Could you retype only the lines from the one containing "R205: 15 (+5V, CN206/2) -> none" through the final line of the entries, both included, skipping any images?

§ **Given entries**
= = =

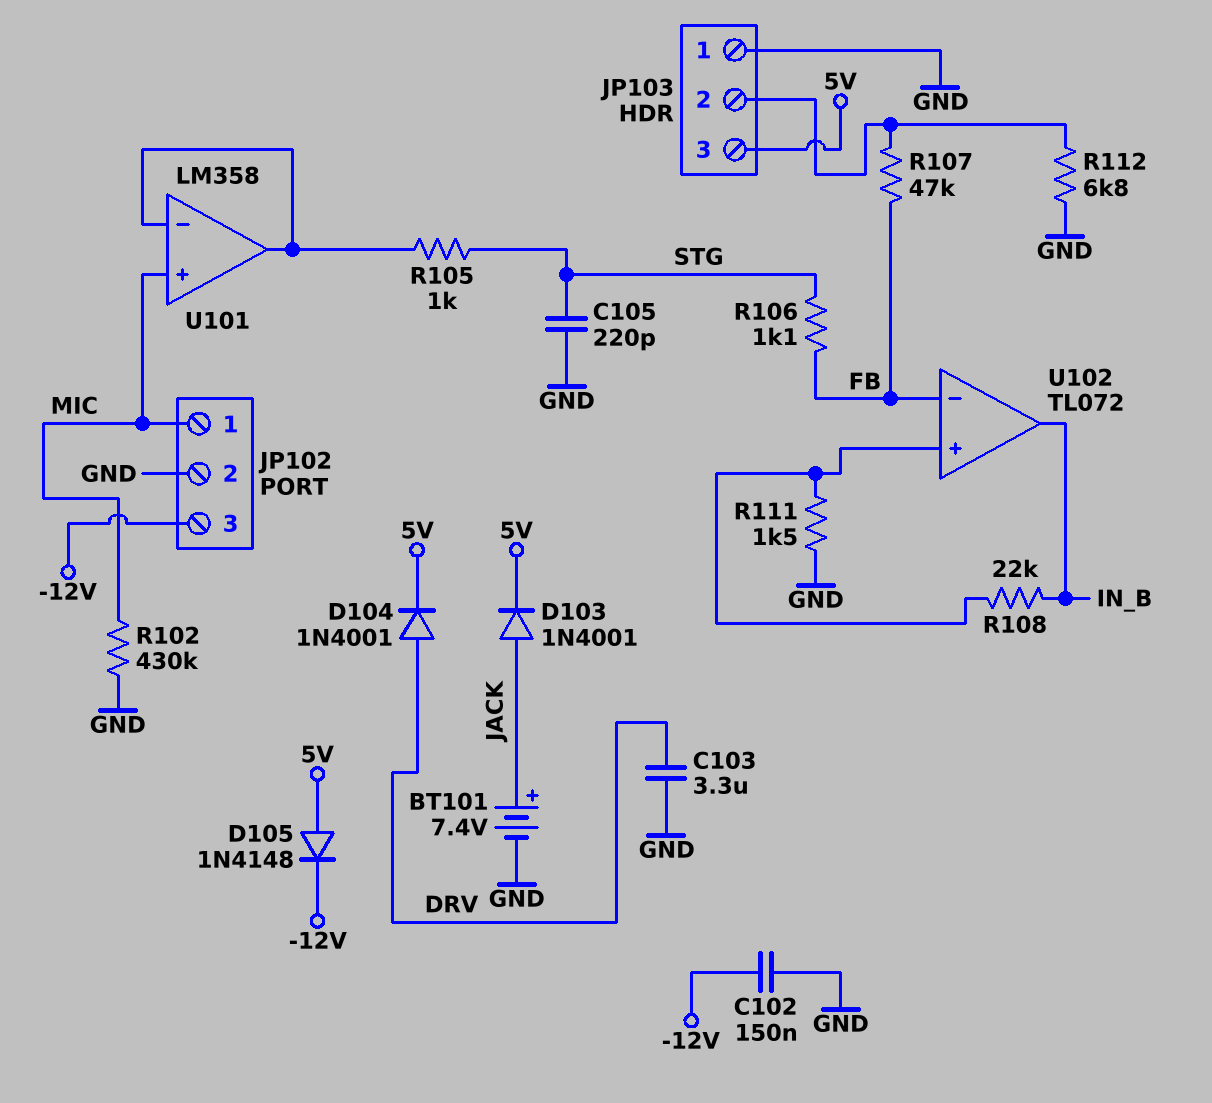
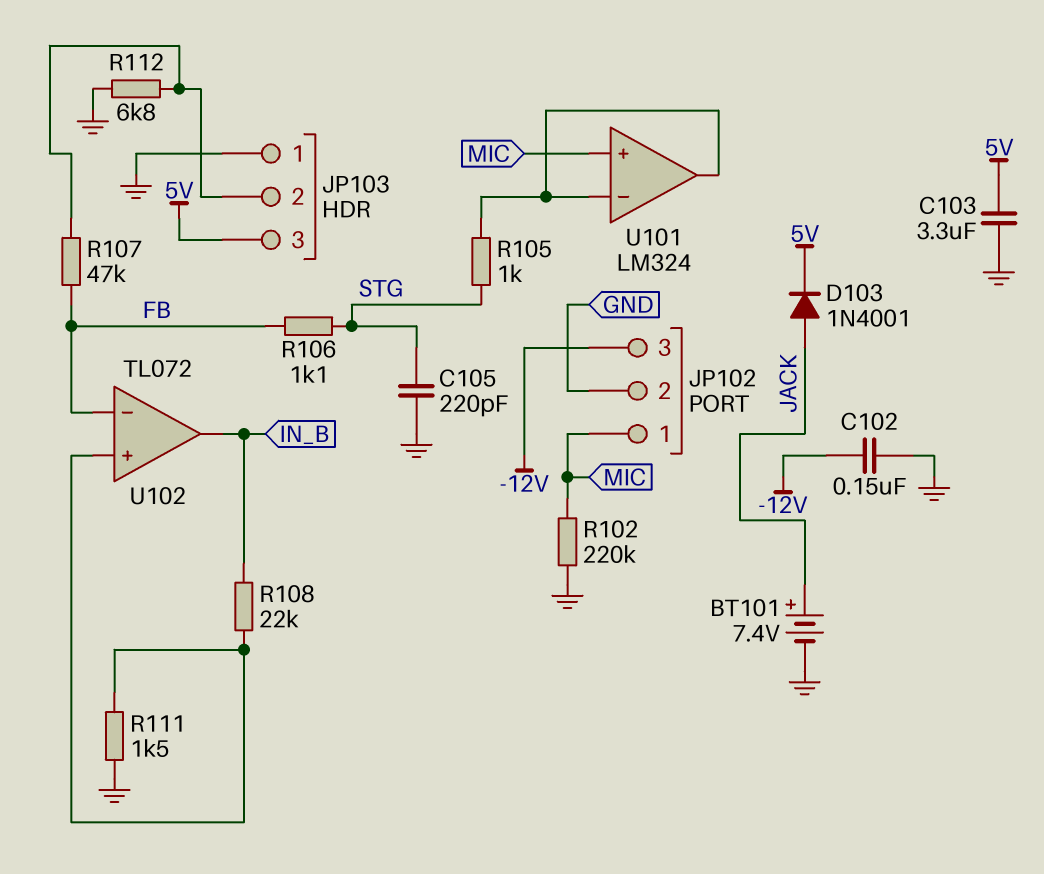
C103: 3.3uF (DRV, GND) -> 3.3uF (5V, GND)
D104: diode 1N4001 (A DRV, K 5V) -> none
D105: diode 1N4148 (A 5V, K -12V) -> none
R102: 430k (GND, MIC) -> 220k (GND, MIC)
U101: LM358 -> LM324

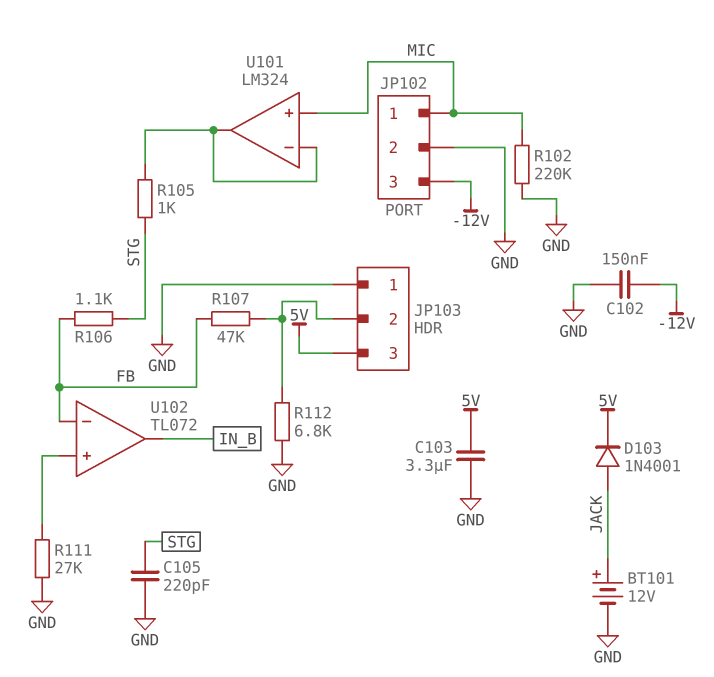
BT101: 7.4V (plus JACK, minus GND) -> 12V (plus JACK, minus GND)
R108: 22k (IN_B, U102/in+) -> none
R111: 1.5k (GND, U102/in+) -> 27k (GND, U102/in+)

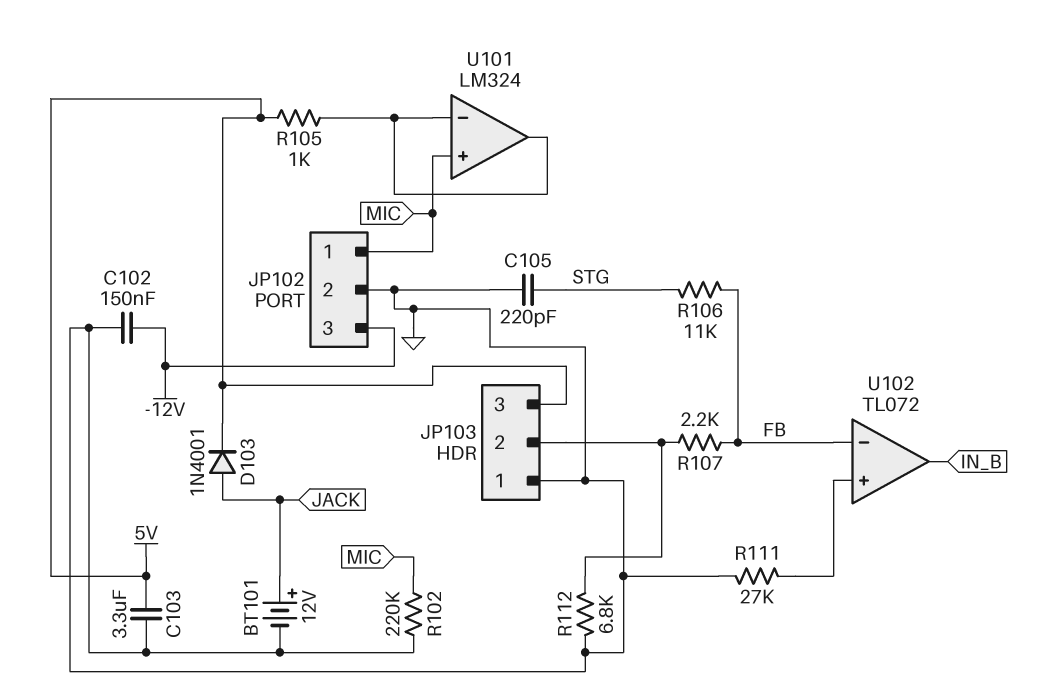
R105: 1k (STG, U101/in-) -> 1k (5V, U101/in-)
R106: 1.1k (FB, STG) -> 11k (FB, STG)
R107: 47k (FB, JP103/2) -> 2.2k (FB, JP103/2)

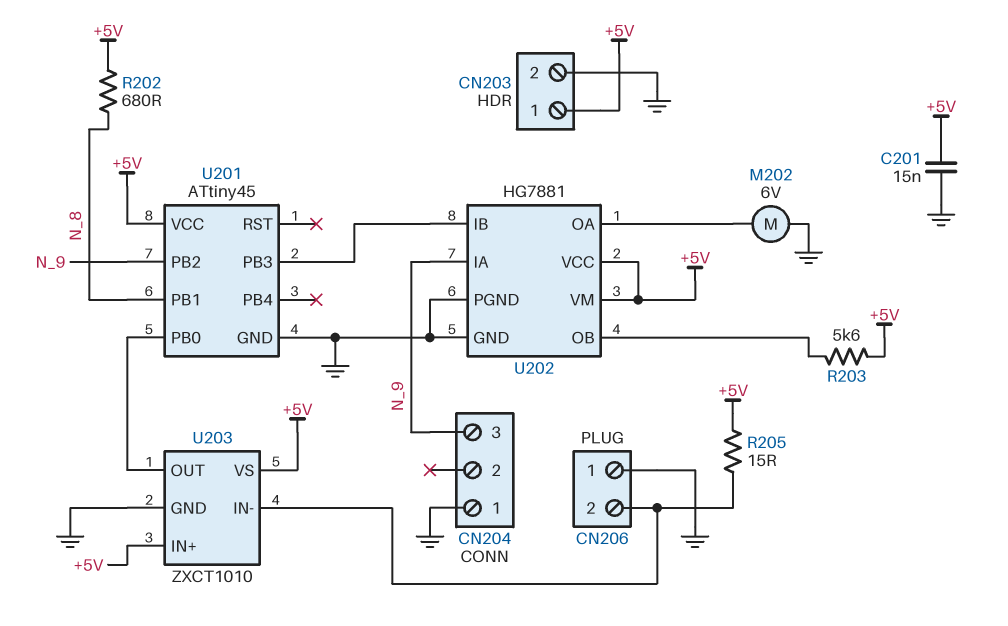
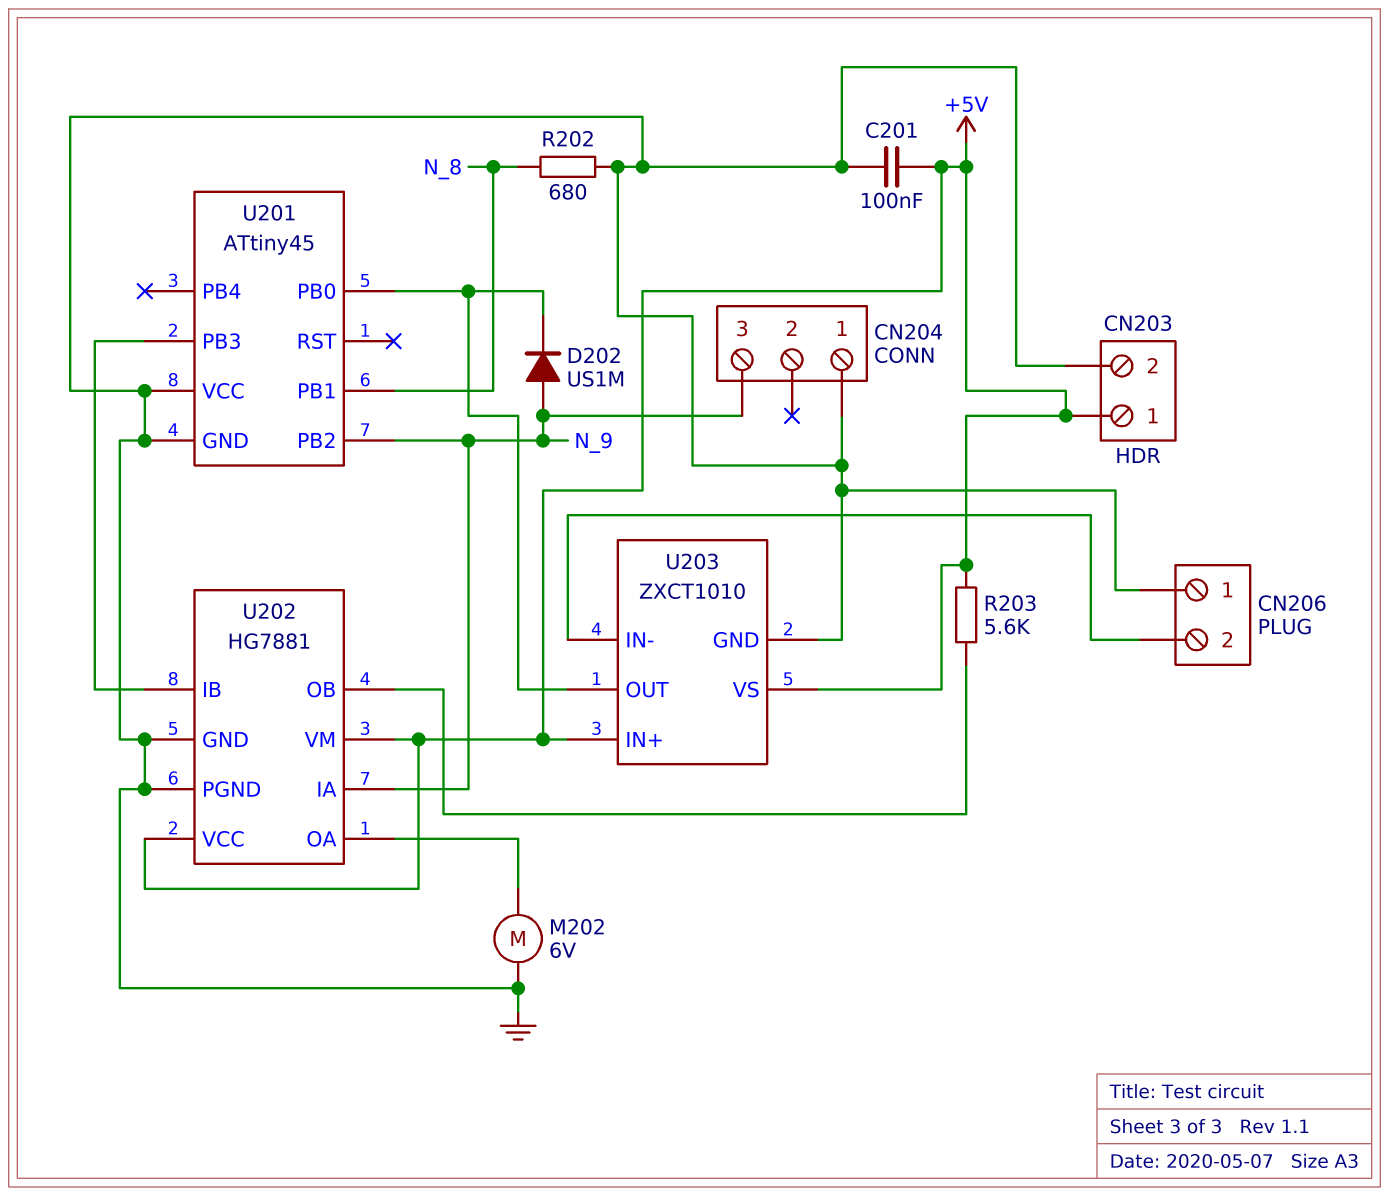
C201: 15nF (+5V, GND) -> 100nF (+5V, GND)
D202: none -> diode US1M (A N_9, K U201/PB0)
R202: 680 (+5V, N_8) -> 680 (GND, N_8)
R205: 15 (+5V, CN206/2) -> none
U201 pin VCC: +5V -> GND

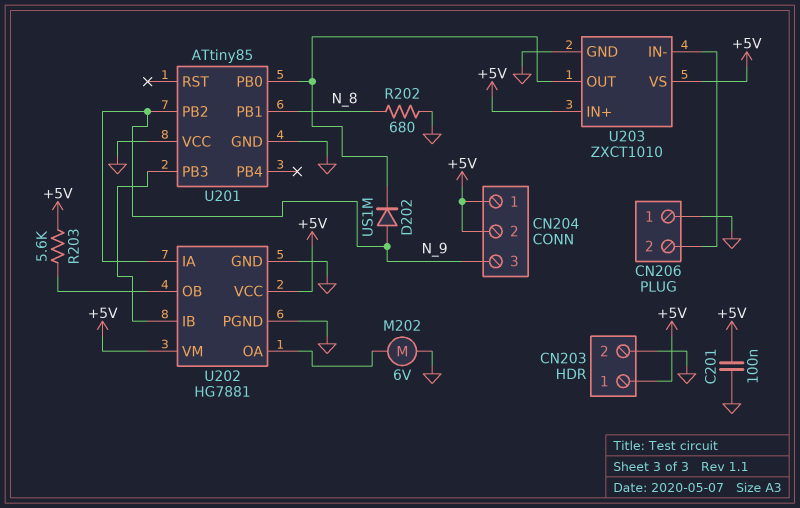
CN204 pin 1: GND -> +5V
CN204 pin 2: none -> +5V
U201: ATtiny45 -> ATtiny85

= = =

§ **Response**
R205: 15 (+5V, CN206/2) -> none
U201 pin VCC: +5V -> GND

CN204 pin 1: GND -> +5V
CN204 pin 2: none -> +5V
U201: ATtiny45 -> ATtiny85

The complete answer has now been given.